▸ What to do
Each record, word for word and stripped of pictures, is what the answer should contain.
───── Material provided
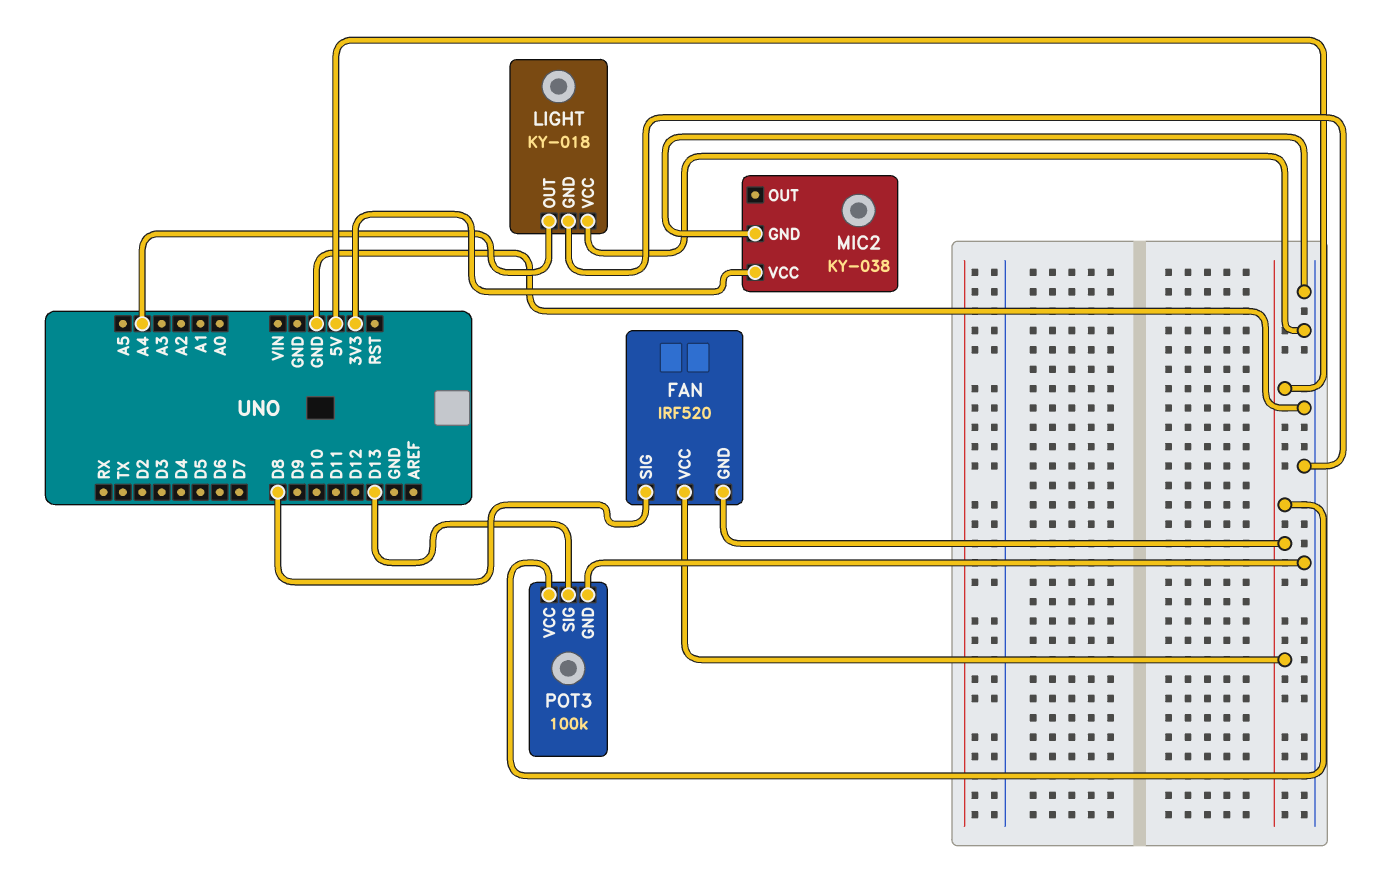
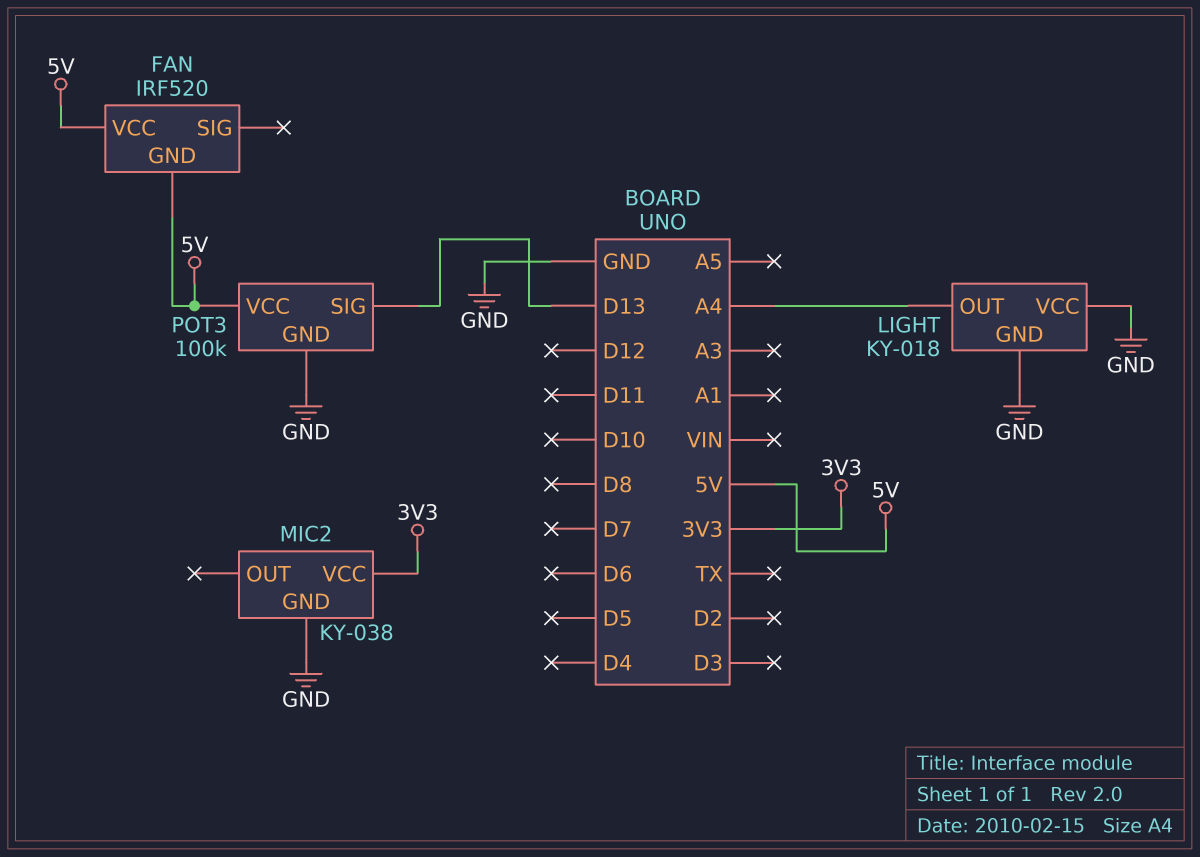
FAN pin SIG: D8 -> none

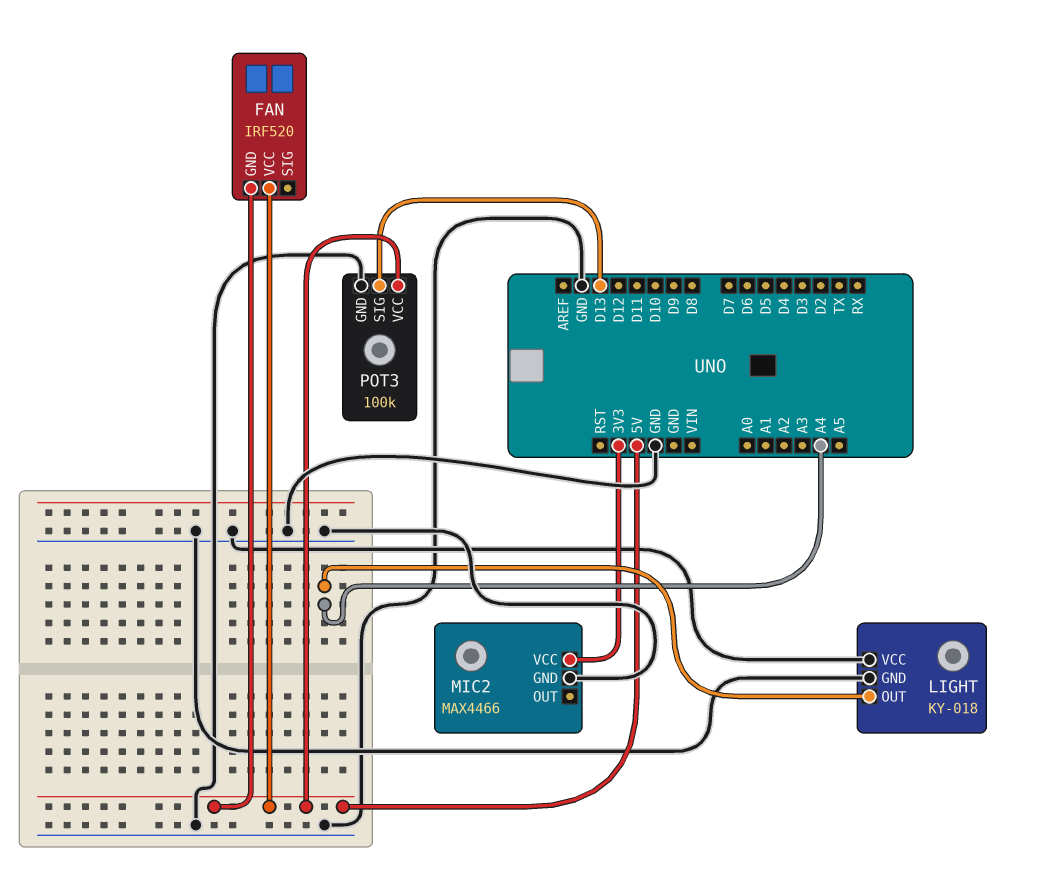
MIC2: KY-038 -> MAX4466

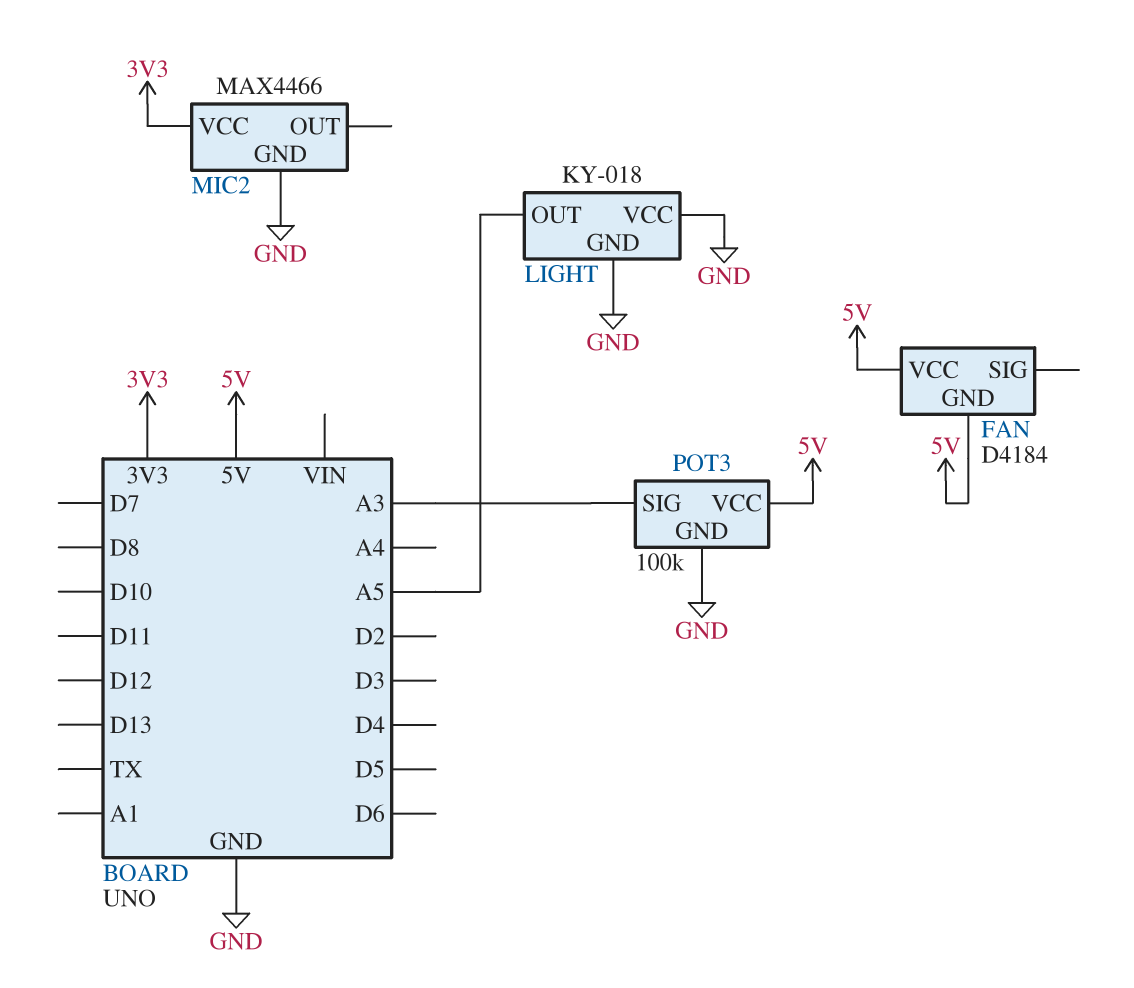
FAN: IRF520 -> D4184
LIGHT pin OUT: A4 -> A5
POT3 pin SIG: D13 -> A3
──────────
▸ Written answer
FAN pin SIG: D8 -> none

MIC2: KY-038 -> MAX4466

FAN: IRF520 -> D4184
LIGHT pin OUT: A4 -> A5
POT3 pin SIG: D13 -> A3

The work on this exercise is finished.